Exercise material:
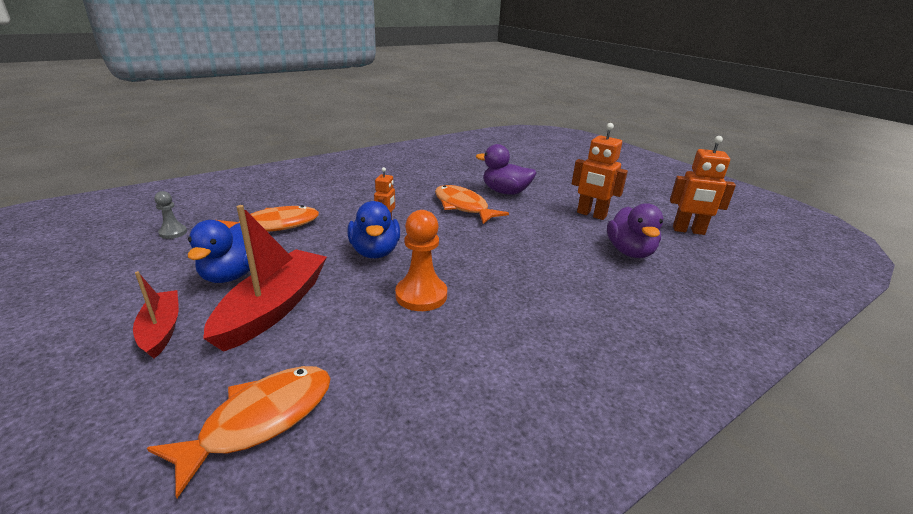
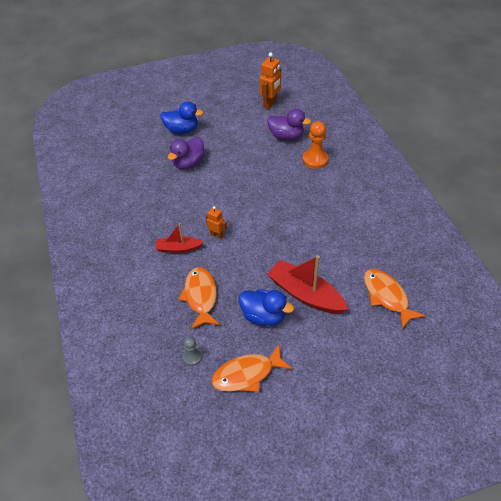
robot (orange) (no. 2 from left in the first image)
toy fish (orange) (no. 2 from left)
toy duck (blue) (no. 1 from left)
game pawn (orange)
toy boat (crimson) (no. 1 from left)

Exercise objective: Copy out the records above in full, exactly as written, but not the pictures.

Solved problem:
robot (orange) (no. 2 from left in the first image)
toy fish (orange) (no. 2 from left)
toy duck (blue) (no. 1 from left)
game pawn (orange)
toy boat (crimson) (no. 1 from left)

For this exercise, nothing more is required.